:: DATA FOR THIS TASK ::
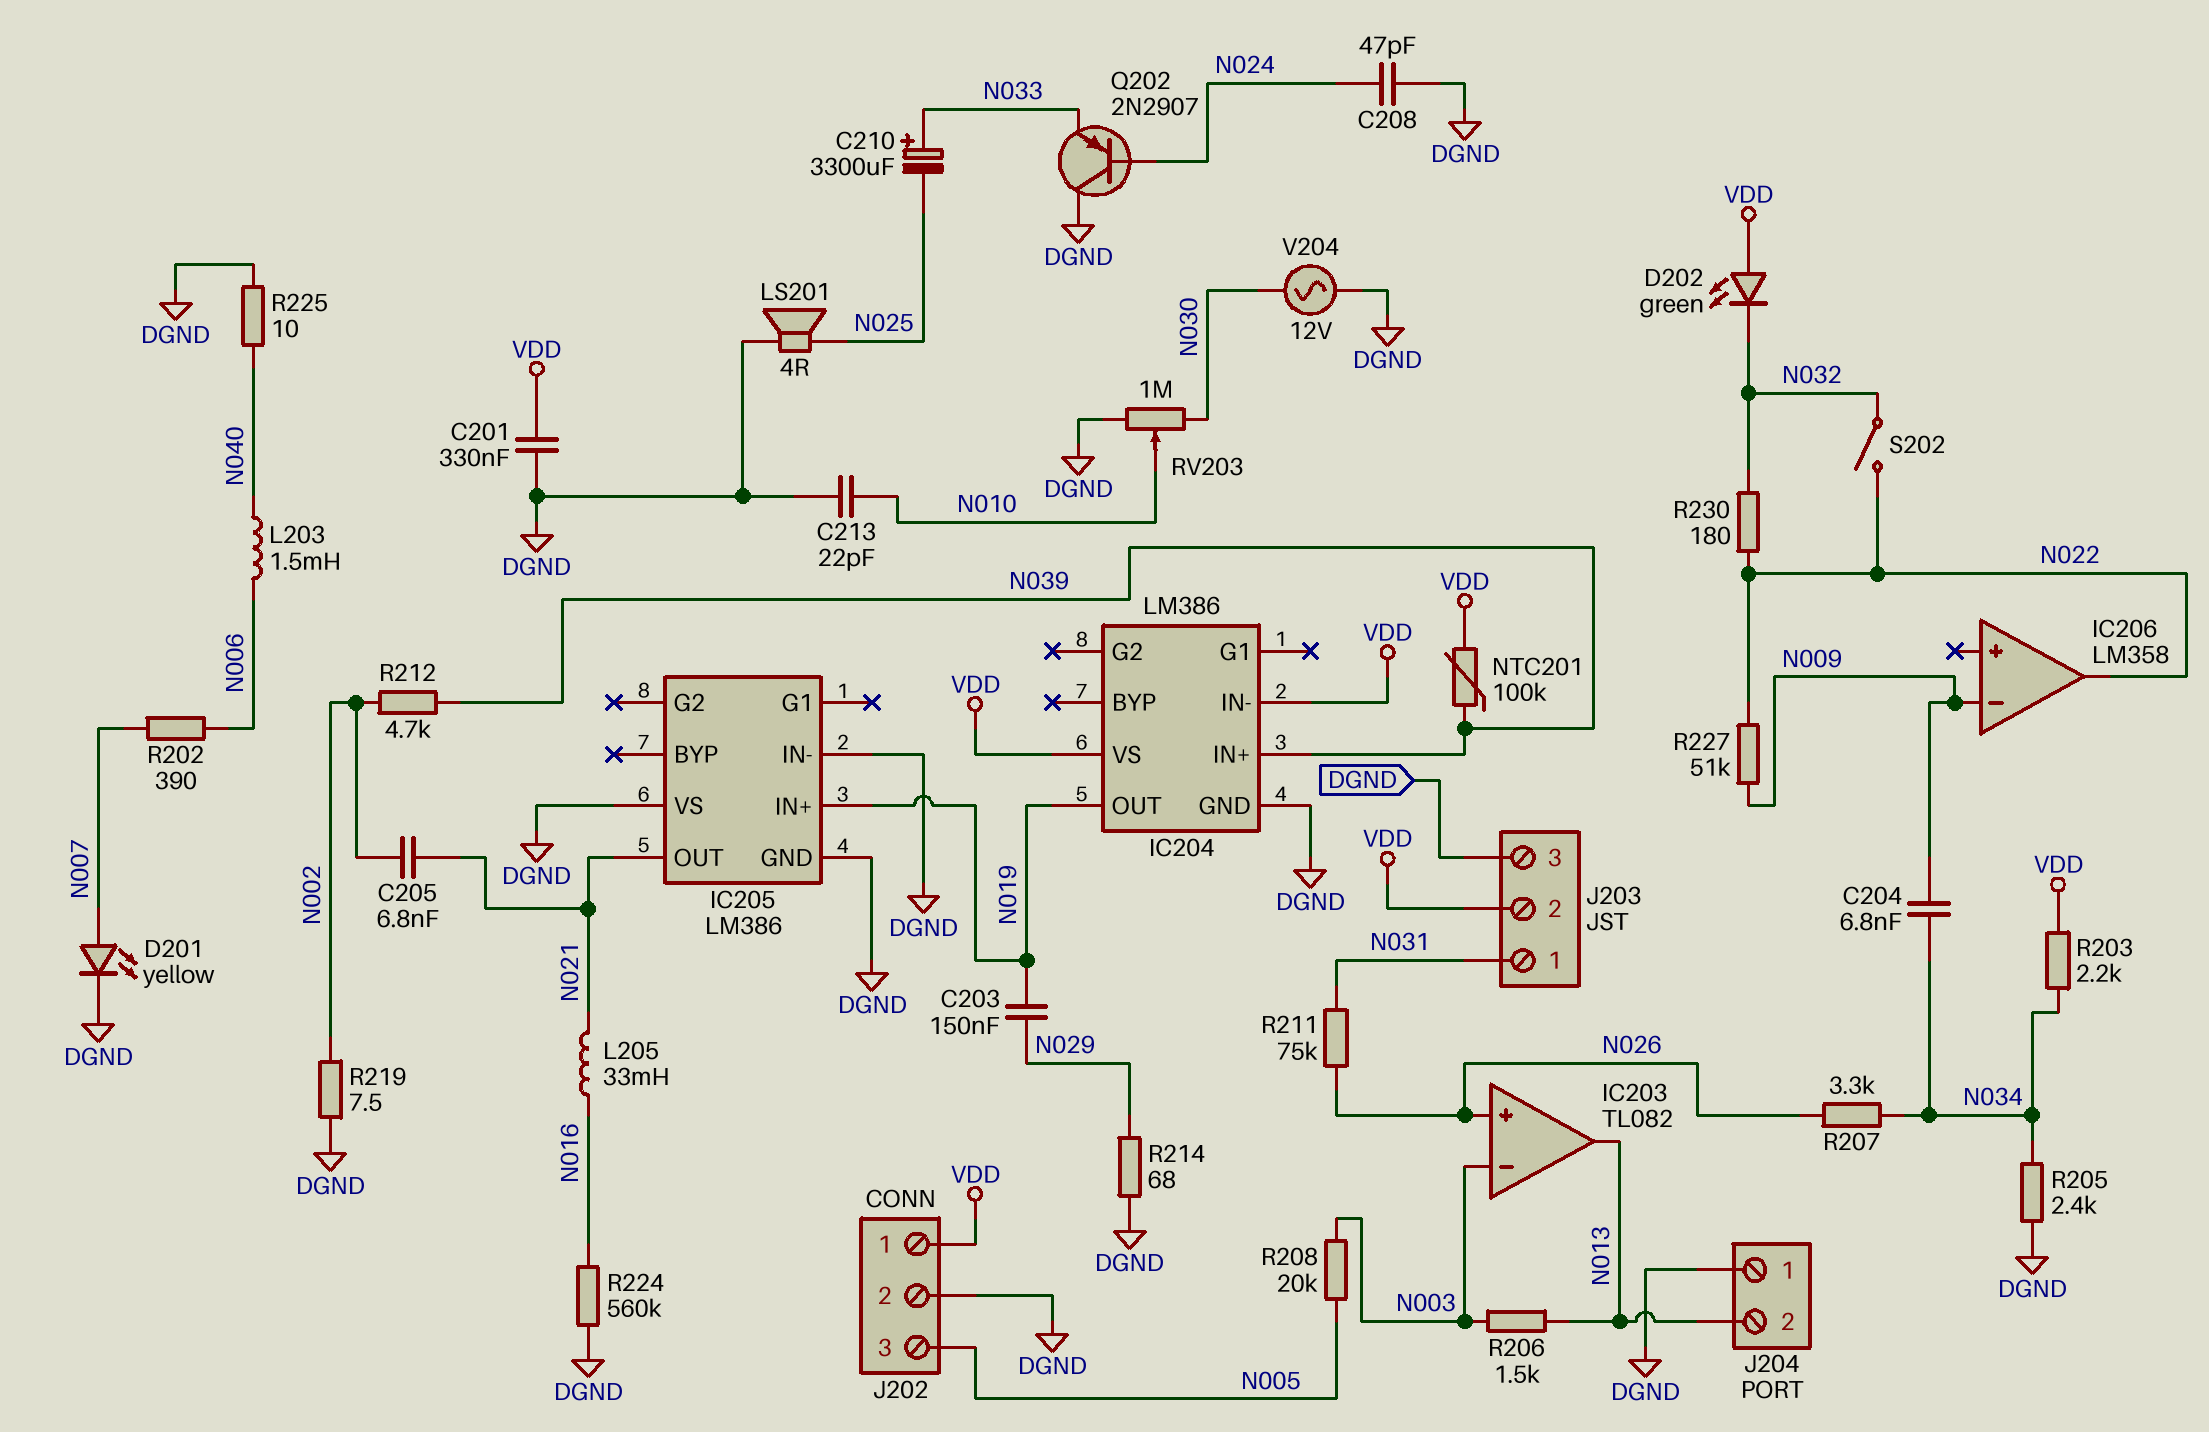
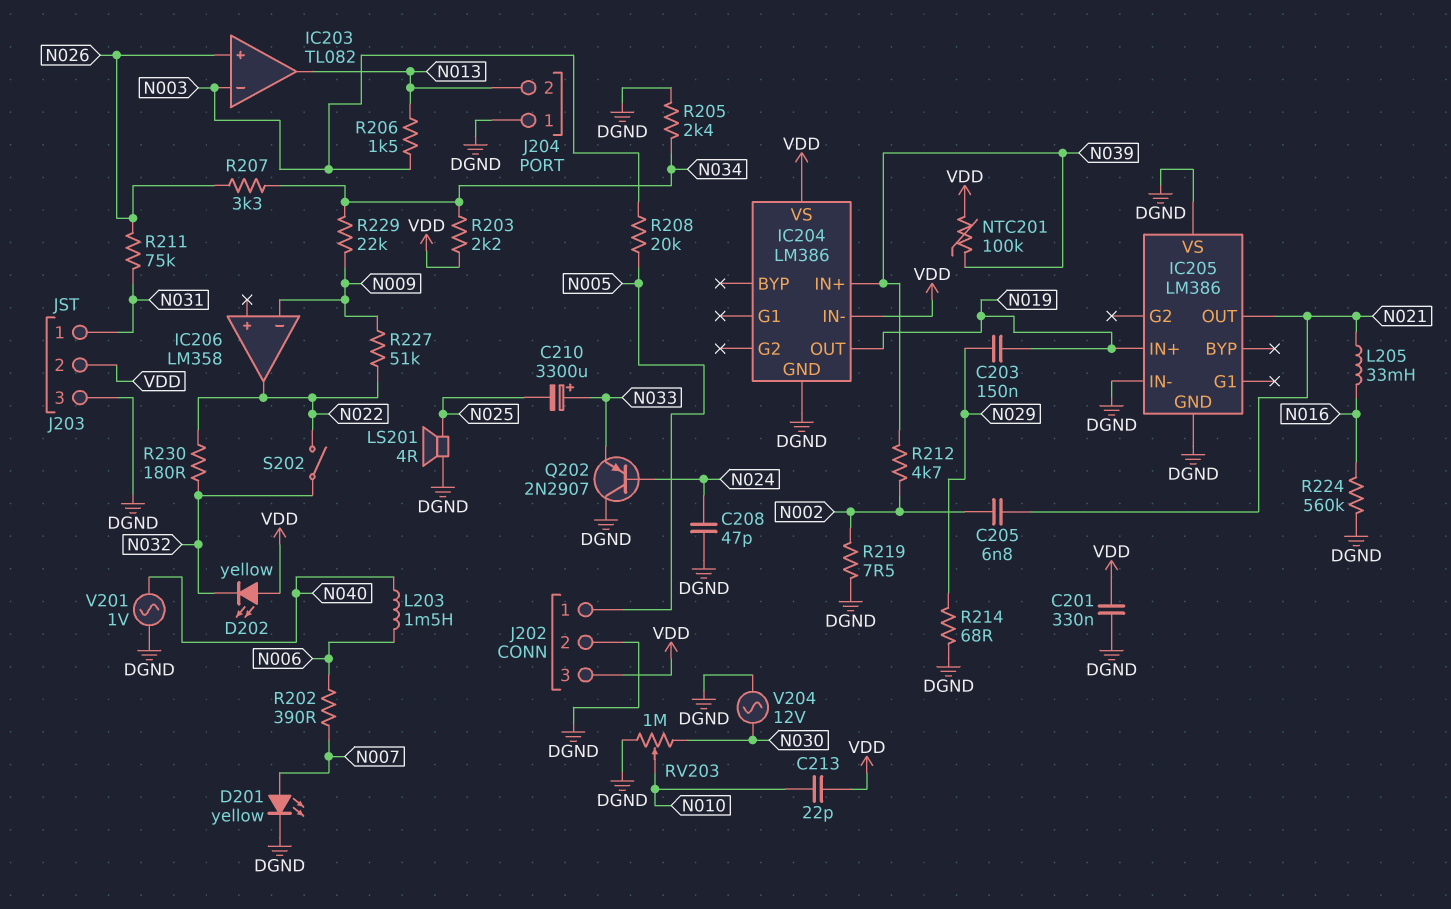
C204: 6.8nF (N009, N034) -> none
C213: 22pF (DGND, N010) -> 22pF (N010, VDD)
D202: LED green (A VDD, K N032) -> LED yellow (A VDD, K N032)
J202 pin 1: VDD -> N005
J202 pin 3: N005 -> VDD
R225: 10 (DGND, N040) -> none
R229: none -> 22k (N009, N034)
V201: none -> AC 1V (DGND, N040)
:::
● YOUR INSTRUCTIONS: For each record above, write out every line exactly and skip the pictures.

● EXERCISE RESPONSE:
C204: 6.8nF (N009, N034) -> none
C213: 22pF (DGND, N010) -> 22pF (N010, VDD)
D202: LED green (A VDD, K N032) -> LED yellow (A VDD, K N032)
J202 pin 1: VDD -> N005
J202 pin 3: N005 -> VDD
R225: 10 (DGND, N040) -> none
R229: none -> 22k (N009, N034)
V201: none -> AC 1V (DGND, N040)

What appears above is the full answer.